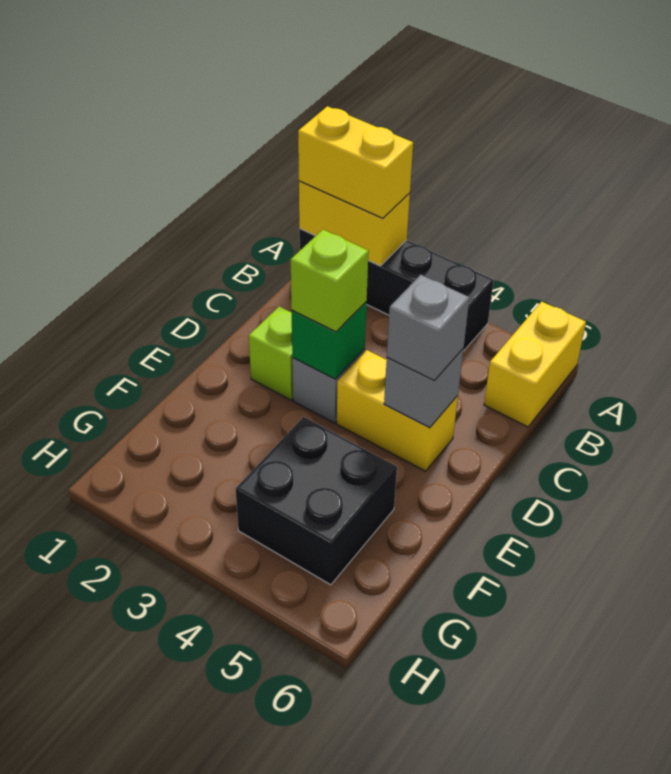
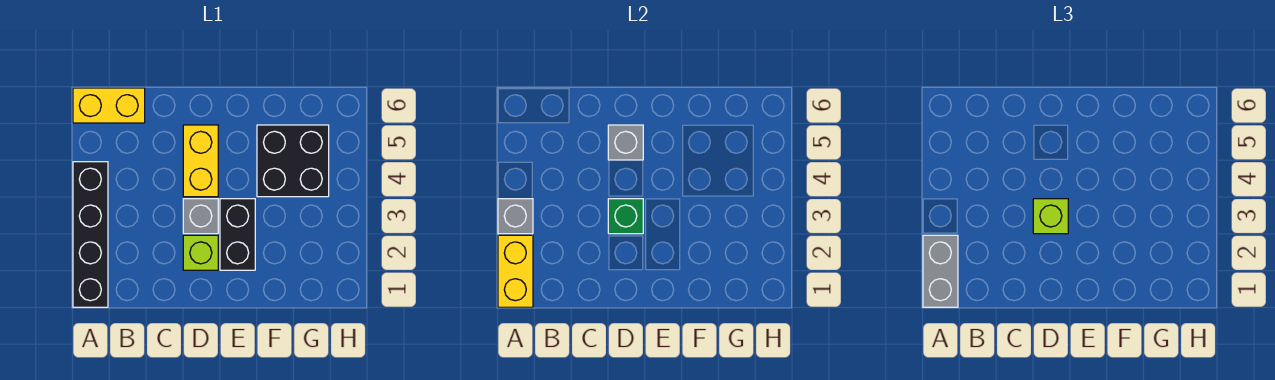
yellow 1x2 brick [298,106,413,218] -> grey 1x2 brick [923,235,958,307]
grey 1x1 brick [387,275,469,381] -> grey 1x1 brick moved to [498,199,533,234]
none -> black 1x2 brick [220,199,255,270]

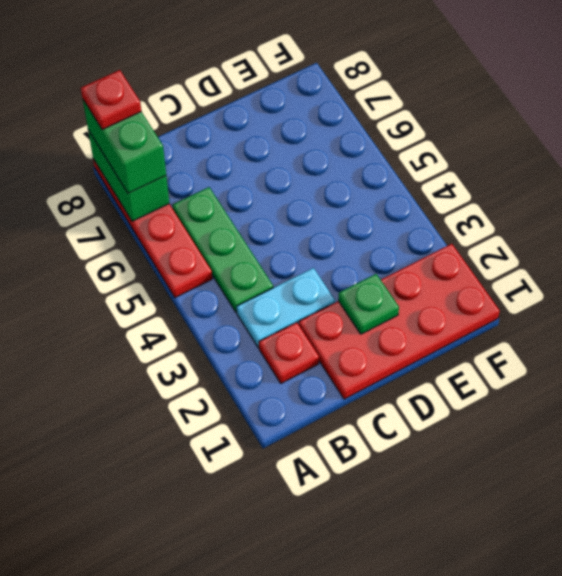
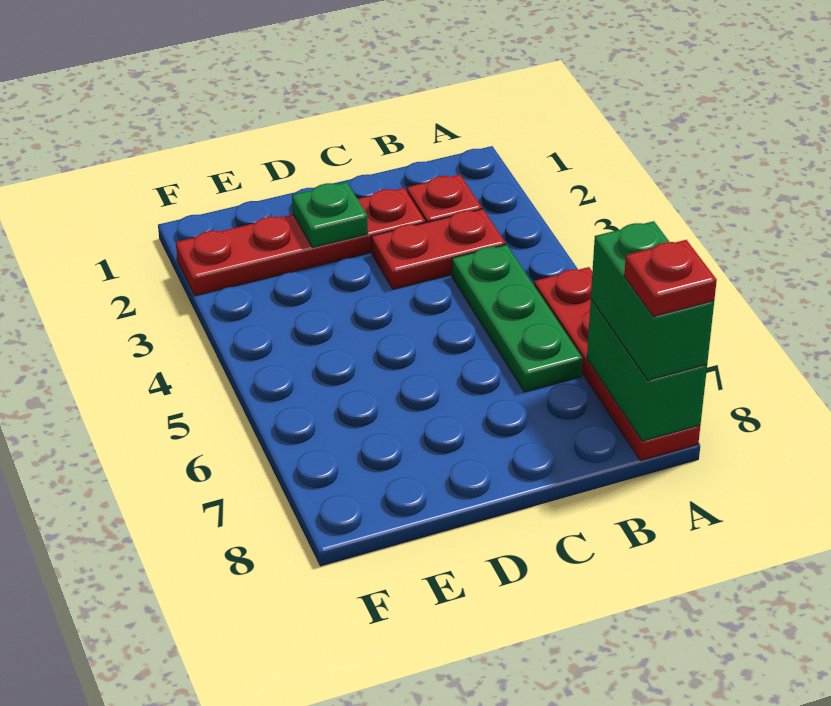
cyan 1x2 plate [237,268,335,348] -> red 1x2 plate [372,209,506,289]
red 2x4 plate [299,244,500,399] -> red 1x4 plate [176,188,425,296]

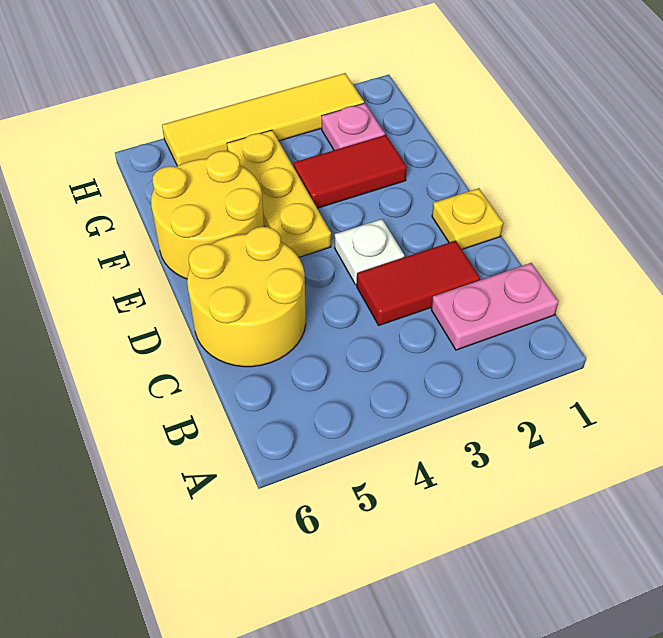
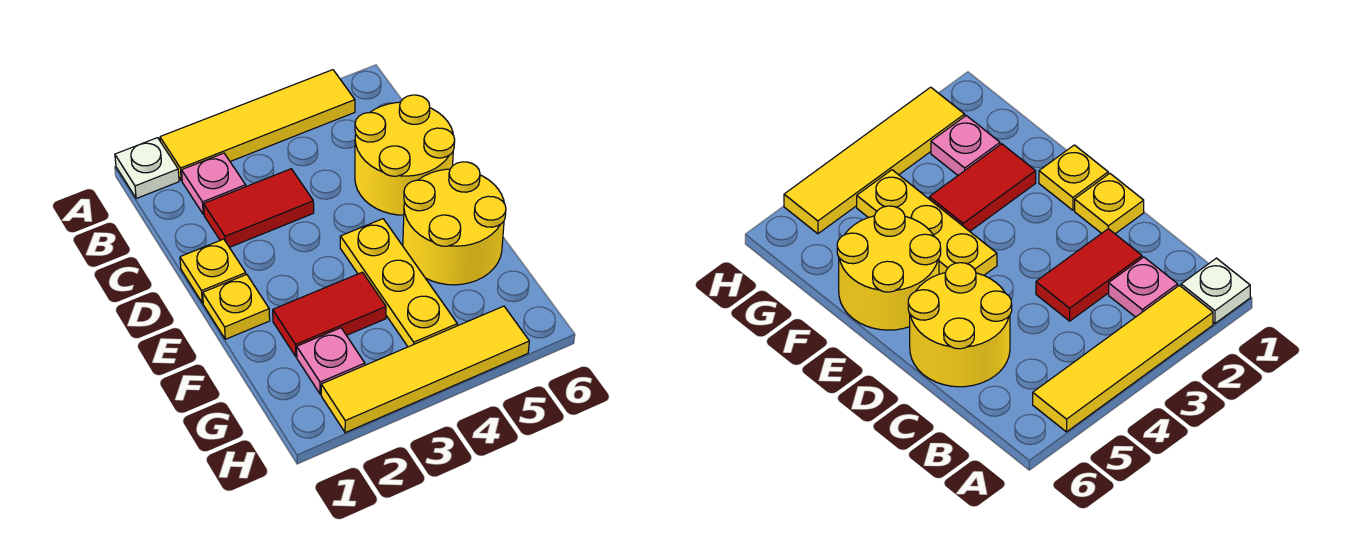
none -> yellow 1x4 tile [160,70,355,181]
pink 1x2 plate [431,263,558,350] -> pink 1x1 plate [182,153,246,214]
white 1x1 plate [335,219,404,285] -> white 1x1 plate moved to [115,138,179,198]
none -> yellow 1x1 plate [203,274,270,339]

────────────────────────────────────────

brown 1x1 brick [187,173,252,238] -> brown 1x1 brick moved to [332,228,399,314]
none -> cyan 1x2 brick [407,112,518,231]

────────────────────────────────────────

Looking at the records above, report how many lines contain the word "grey". Answer with the number only.

2